DATASET EXTRACT:

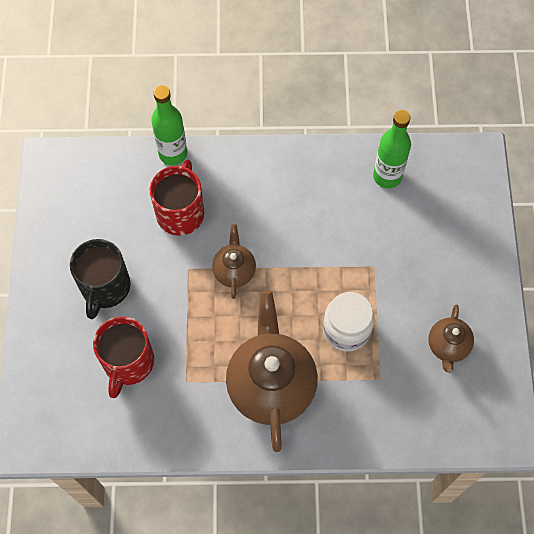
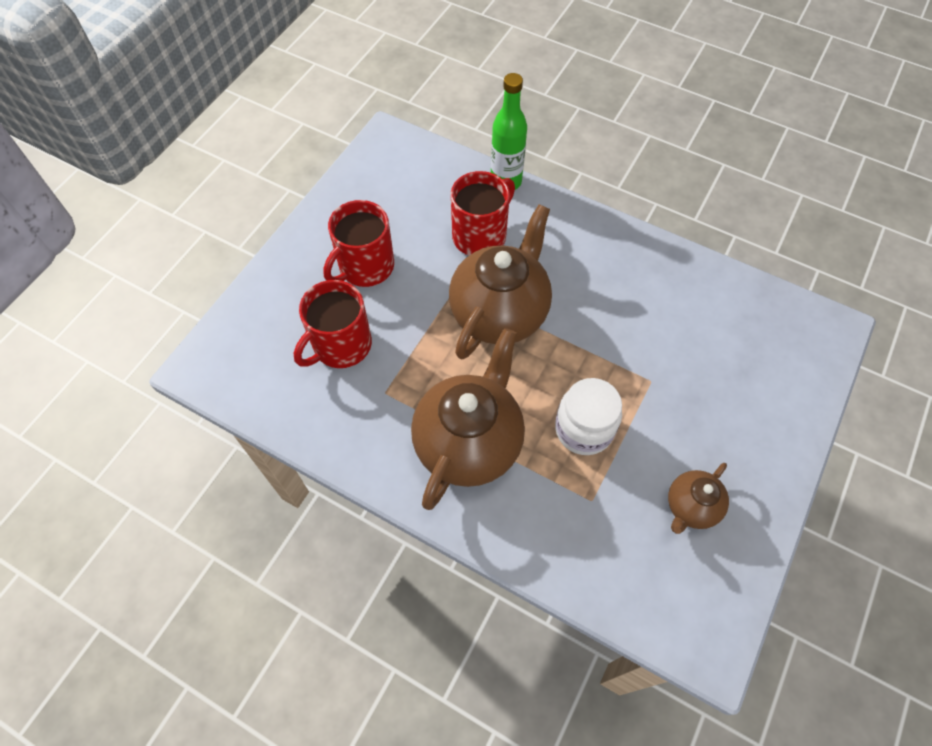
camera: 30 degrees right, 5 degrees down
(105, 287) = (365, 267): black mug -> red mug
(234, 271) = (500, 313): brown teapot -> brown teapot, size x1.97
(387, 176) = (716, 300): green bottle -> none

EXERCISE DIRECTIONS:
Copy out the listing above in full and keep the pictures out.

EXERCISE SOLUTION:
camera: 30 degrees right, 5 degrees down
(105, 287) = (365, 267): black mug -> red mug
(234, 271) = (500, 313): brown teapot -> brown teapot, size x1.97
(387, 176) = (716, 300): green bottle -> none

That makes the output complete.